--- Listed entries Enclosed Below ---

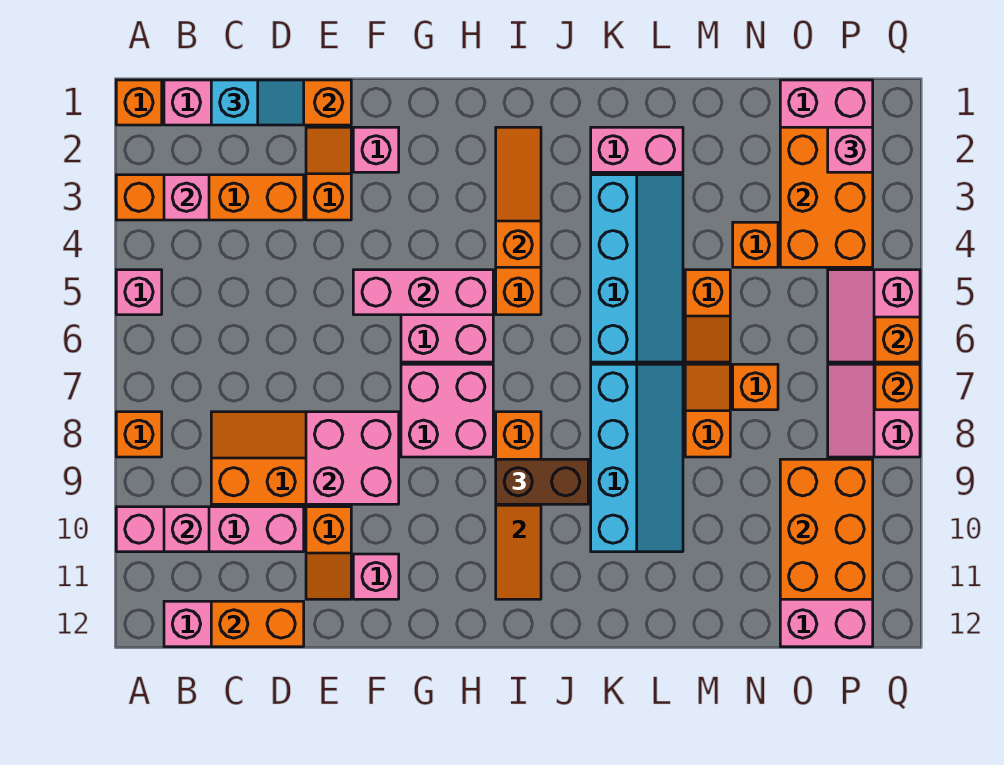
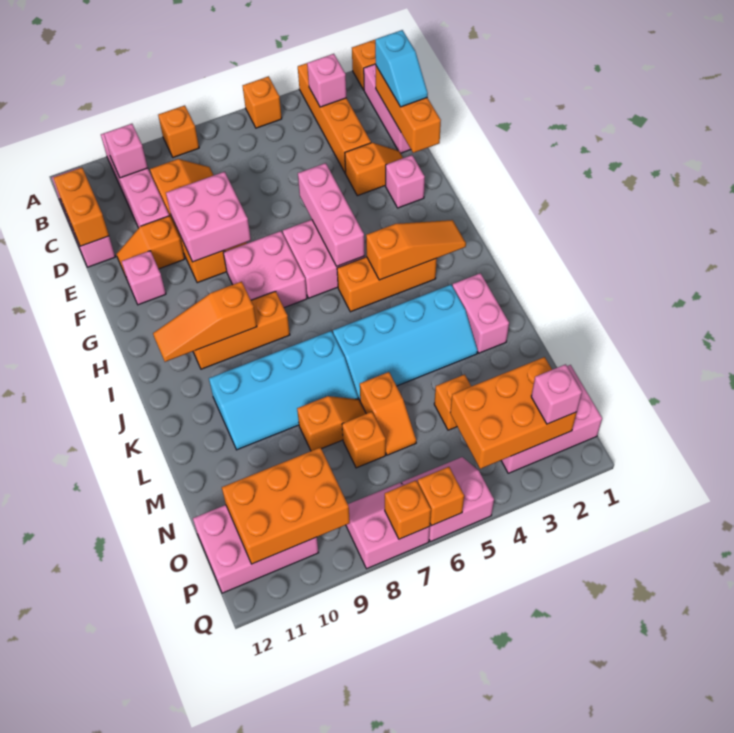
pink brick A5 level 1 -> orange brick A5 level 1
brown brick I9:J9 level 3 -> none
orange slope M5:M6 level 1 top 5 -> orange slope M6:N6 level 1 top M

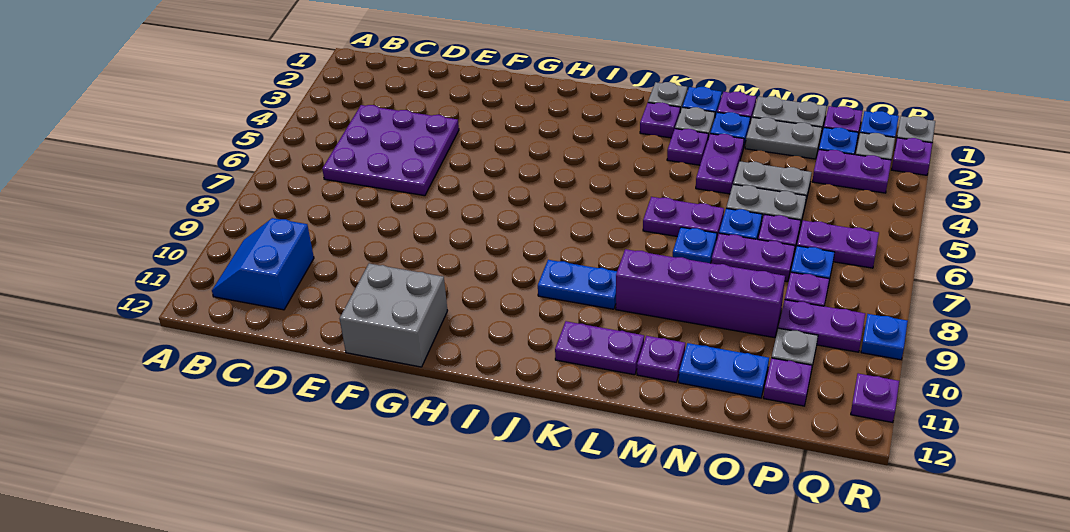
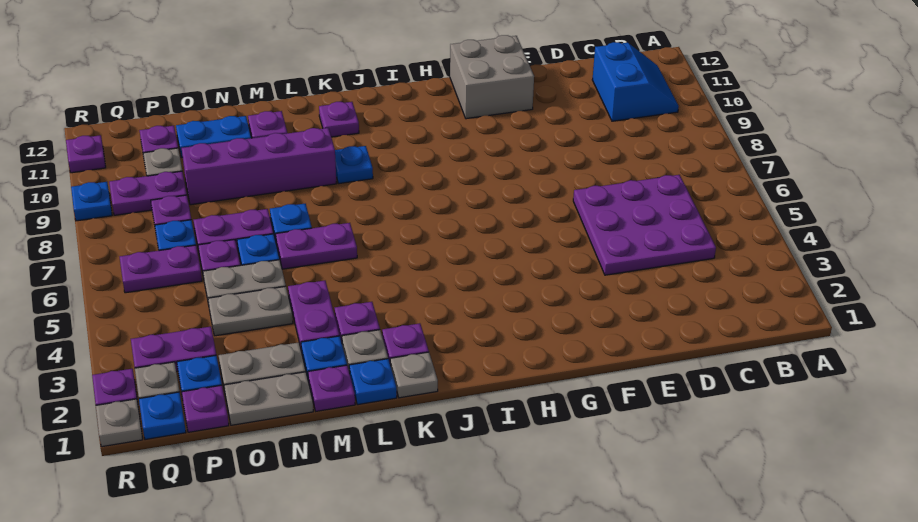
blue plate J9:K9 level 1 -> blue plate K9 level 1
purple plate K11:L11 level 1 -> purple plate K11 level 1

--- End of Enclosed Listed entries ---

> [What this task involves]: Restate the records word for word, omitting images.

> [Response box]:
pink brick A5 level 1 -> orange brick A5 level 1
brown brick I9:J9 level 3 -> none
orange slope M5:M6 level 1 top 5 -> orange slope M6:N6 level 1 top M

blue plate J9:K9 level 1 -> blue plate K9 level 1
purple plate K11:L11 level 1 -> purple plate K11 level 1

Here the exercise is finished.